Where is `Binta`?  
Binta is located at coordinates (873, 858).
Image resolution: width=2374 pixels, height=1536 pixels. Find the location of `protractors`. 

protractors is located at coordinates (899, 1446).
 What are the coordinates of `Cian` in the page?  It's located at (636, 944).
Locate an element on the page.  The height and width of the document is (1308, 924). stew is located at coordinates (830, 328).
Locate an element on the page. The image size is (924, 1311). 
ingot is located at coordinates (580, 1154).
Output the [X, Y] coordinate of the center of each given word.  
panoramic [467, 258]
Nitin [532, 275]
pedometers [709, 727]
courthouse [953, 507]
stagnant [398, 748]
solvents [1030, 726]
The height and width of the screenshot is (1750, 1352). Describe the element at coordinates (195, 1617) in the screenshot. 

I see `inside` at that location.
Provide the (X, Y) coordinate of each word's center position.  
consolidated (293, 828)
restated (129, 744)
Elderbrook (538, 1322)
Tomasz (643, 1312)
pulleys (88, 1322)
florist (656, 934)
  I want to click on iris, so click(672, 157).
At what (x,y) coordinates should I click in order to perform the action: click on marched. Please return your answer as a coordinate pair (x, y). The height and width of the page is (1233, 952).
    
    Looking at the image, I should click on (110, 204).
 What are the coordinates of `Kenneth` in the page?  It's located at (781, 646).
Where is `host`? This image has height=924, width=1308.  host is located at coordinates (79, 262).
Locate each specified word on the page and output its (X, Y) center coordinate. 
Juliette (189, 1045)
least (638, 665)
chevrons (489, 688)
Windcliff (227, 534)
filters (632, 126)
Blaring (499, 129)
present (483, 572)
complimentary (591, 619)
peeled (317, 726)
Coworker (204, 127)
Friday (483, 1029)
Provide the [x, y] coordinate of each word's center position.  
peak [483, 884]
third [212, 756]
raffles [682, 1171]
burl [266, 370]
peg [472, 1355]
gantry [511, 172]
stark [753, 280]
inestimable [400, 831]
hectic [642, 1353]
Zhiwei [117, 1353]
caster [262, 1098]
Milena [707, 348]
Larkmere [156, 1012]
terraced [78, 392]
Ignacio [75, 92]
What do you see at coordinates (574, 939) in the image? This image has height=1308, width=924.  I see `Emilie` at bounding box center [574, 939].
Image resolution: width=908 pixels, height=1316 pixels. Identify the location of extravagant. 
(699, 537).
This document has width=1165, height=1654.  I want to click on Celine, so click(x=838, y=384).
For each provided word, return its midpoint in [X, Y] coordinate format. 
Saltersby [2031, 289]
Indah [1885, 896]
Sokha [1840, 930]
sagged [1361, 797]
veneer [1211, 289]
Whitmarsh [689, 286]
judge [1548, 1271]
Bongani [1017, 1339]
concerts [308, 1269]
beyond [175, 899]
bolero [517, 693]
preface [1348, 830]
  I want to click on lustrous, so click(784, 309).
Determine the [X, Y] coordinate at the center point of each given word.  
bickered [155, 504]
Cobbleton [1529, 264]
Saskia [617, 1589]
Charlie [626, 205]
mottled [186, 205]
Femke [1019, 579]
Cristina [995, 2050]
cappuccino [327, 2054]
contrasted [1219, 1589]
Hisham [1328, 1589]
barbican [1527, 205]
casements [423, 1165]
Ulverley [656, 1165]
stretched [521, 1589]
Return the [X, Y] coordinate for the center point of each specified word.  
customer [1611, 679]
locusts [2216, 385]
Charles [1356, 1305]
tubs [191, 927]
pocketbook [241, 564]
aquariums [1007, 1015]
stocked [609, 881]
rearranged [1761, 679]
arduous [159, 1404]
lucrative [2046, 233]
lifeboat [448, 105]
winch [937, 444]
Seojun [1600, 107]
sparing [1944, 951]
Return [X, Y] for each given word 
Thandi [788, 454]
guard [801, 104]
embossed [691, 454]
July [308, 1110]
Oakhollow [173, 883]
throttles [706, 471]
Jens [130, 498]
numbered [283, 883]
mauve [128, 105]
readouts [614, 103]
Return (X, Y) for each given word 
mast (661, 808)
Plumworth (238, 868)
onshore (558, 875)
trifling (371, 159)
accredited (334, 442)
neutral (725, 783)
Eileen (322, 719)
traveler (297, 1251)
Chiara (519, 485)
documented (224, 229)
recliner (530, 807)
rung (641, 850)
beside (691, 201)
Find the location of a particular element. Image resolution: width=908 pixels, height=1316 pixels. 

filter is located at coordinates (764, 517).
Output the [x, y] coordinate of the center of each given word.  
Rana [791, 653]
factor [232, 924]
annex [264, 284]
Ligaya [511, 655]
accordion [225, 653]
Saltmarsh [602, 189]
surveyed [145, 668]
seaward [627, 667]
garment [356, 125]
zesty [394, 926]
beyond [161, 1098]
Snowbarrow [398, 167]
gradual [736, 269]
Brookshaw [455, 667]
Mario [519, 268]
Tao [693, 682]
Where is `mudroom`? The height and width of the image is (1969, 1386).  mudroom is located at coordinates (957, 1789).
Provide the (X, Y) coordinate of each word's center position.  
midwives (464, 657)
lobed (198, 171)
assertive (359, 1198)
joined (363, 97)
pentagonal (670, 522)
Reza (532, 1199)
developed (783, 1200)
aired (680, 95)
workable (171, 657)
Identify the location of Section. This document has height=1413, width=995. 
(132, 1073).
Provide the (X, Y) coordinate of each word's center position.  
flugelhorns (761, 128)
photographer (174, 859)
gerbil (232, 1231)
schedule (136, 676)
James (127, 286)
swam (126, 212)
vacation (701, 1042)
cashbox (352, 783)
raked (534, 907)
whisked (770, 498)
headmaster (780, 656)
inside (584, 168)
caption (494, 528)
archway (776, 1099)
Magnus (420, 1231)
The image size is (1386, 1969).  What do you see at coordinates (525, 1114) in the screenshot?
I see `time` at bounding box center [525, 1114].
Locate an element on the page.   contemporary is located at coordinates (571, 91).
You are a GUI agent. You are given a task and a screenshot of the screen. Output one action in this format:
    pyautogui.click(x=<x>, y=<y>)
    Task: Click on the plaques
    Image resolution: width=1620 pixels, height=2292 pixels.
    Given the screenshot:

▬▬▬▬▬▬▬▬▬▬

◆ **任务说明**: 把上面的列表从头到尾一字不差地重新打一遍。

◆ **任务回答**:
Where is `Binta`?  
Binta is located at coordinates (873, 858).
Image resolution: width=2374 pixels, height=1536 pixels. Find the location of `protractors`. 

protractors is located at coordinates (899, 1446).
 What are the coordinates of `Cian` in the page?  It's located at (636, 944).
Locate an element on the page.  The height and width of the document is (1308, 924). stew is located at coordinates (830, 328).
Locate an element on the page. The image size is (924, 1311). 
ingot is located at coordinates (580, 1154).
Output the [X, Y] coordinate of the center of each given word.  
panoramic [467, 258]
Nitin [532, 275]
pedometers [709, 727]
courthouse [953, 507]
stagnant [398, 748]
solvents [1030, 726]
The height and width of the screenshot is (1750, 1352). Describe the element at coordinates (195, 1617) in the screenshot. 

I see `inside` at that location.
Provide the (X, Y) coordinate of each word's center position.  
consolidated (293, 828)
restated (129, 744)
Elderbrook (538, 1322)
Tomasz (643, 1312)
pulleys (88, 1322)
florist (656, 934)
  I want to click on iris, so click(672, 157).
At what (x,y) coordinates should I click in order to perform the action: click on marched. Please return your answer as a coordinate pair (x, y). The height and width of the page is (1233, 952).
    
    Looking at the image, I should click on (110, 204).
 What are the coordinates of `Kenneth` in the page?  It's located at (781, 646).
Where is `host`? This image has height=924, width=1308.  host is located at coordinates (79, 262).
Locate each specified word on the page and output its (X, Y) center coordinate. 
Juliette (189, 1045)
least (638, 665)
chevrons (489, 688)
Windcliff (227, 534)
filters (632, 126)
Blaring (499, 129)
present (483, 572)
complimentary (591, 619)
peeled (317, 726)
Coworker (204, 127)
Friday (483, 1029)
Provide the [x, y] coordinate of each word's center position.  
peak [483, 884]
third [212, 756]
raffles [682, 1171]
burl [266, 370]
peg [472, 1355]
gantry [511, 172]
stark [753, 280]
inestimable [400, 831]
hectic [642, 1353]
Zhiwei [117, 1353]
caster [262, 1098]
Milena [707, 348]
Larkmere [156, 1012]
terraced [78, 392]
Ignacio [75, 92]
What do you see at coordinates (574, 939) in the image? This image has height=1308, width=924.  I see `Emilie` at bounding box center [574, 939].
Image resolution: width=908 pixels, height=1316 pixels. Identify the location of extravagant. 
(699, 537).
This document has width=1165, height=1654.  I want to click on Celine, so click(x=838, y=384).
For each provided word, return its midpoint in [X, Y] coordinate format. 
Saltersby [2031, 289]
Indah [1885, 896]
Sokha [1840, 930]
sagged [1361, 797]
veneer [1211, 289]
Whitmarsh [689, 286]
judge [1548, 1271]
Bongani [1017, 1339]
concerts [308, 1269]
beyond [175, 899]
bolero [517, 693]
preface [1348, 830]
  I want to click on lustrous, so click(784, 309).
Determine the [X, Y] coordinate at the center point of each given word.  
bickered [155, 504]
Cobbleton [1529, 264]
Saskia [617, 1589]
Charlie [626, 205]
mottled [186, 205]
Femke [1019, 579]
Cristina [995, 2050]
cappuccino [327, 2054]
contrasted [1219, 1589]
Hisham [1328, 1589]
barbican [1527, 205]
casements [423, 1165]
Ulverley [656, 1165]
stretched [521, 1589]
Return the [X, Y] coordinate for the center point of each specified word.  
customer [1611, 679]
locusts [2216, 385]
Charles [1356, 1305]
tubs [191, 927]
pocketbook [241, 564]
aquariums [1007, 1015]
stocked [609, 881]
rearranged [1761, 679]
arduous [159, 1404]
lucrative [2046, 233]
lifeboat [448, 105]
winch [937, 444]
Seojun [1600, 107]
sparing [1944, 951]
Return [X, Y] for each given word 
Thandi [788, 454]
guard [801, 104]
embossed [691, 454]
July [308, 1110]
Oakhollow [173, 883]
throttles [706, 471]
Jens [130, 498]
numbered [283, 883]
mauve [128, 105]
readouts [614, 103]
Return (X, Y) for each given word 
mast (661, 808)
Plumworth (238, 868)
onshore (558, 875)
trifling (371, 159)
accredited (334, 442)
neutral (725, 783)
Eileen (322, 719)
traveler (297, 1251)
Chiara (519, 485)
documented (224, 229)
recliner (530, 807)
rung (641, 850)
beside (691, 201)
Find the location of a particular element. Image resolution: width=908 pixels, height=1316 pixels. 

filter is located at coordinates (764, 517).
Output the [x, y] coordinate of the center of each given word.  
Rana [791, 653]
factor [232, 924]
annex [264, 284]
Ligaya [511, 655]
accordion [225, 653]
Saltmarsh [602, 189]
surveyed [145, 668]
seaward [627, 667]
garment [356, 125]
zesty [394, 926]
beyond [161, 1098]
Snowbarrow [398, 167]
gradual [736, 269]
Brookshaw [455, 667]
Mario [519, 268]
Tao [693, 682]
Where is `mudroom`? The height and width of the image is (1969, 1386).  mudroom is located at coordinates (957, 1789).
Provide the (X, Y) coordinate of each word's center position.  
midwives (464, 657)
lobed (198, 171)
assertive (359, 1198)
joined (363, 97)
pentagonal (670, 522)
Reza (532, 1199)
developed (783, 1200)
aired (680, 95)
workable (171, 657)
Identify the location of Section. This document has height=1413, width=995. 
(132, 1073).
Provide the (X, Y) coordinate of each word's center position.  
flugelhorns (761, 128)
photographer (174, 859)
gerbil (232, 1231)
schedule (136, 676)
James (127, 286)
swam (126, 212)
vacation (701, 1042)
cashbox (352, 783)
raked (534, 907)
whisked (770, 498)
headmaster (780, 656)
inside (584, 168)
caption (494, 528)
archway (776, 1099)
Magnus (420, 1231)
The image size is (1386, 1969).  What do you see at coordinates (525, 1114) in the screenshot?
I see `time` at bounding box center [525, 1114].
Locate an element on the page.   contemporary is located at coordinates (571, 91).
You are a GUI agent. You are given a task and a screenshot of the screen. Output one action in this format:
    pyautogui.click(x=<x>, y=<y>)
    Task: Click on the plaques
    Image resolution: width=1620 pixels, height=2292 pixels.
    Given the screenshot:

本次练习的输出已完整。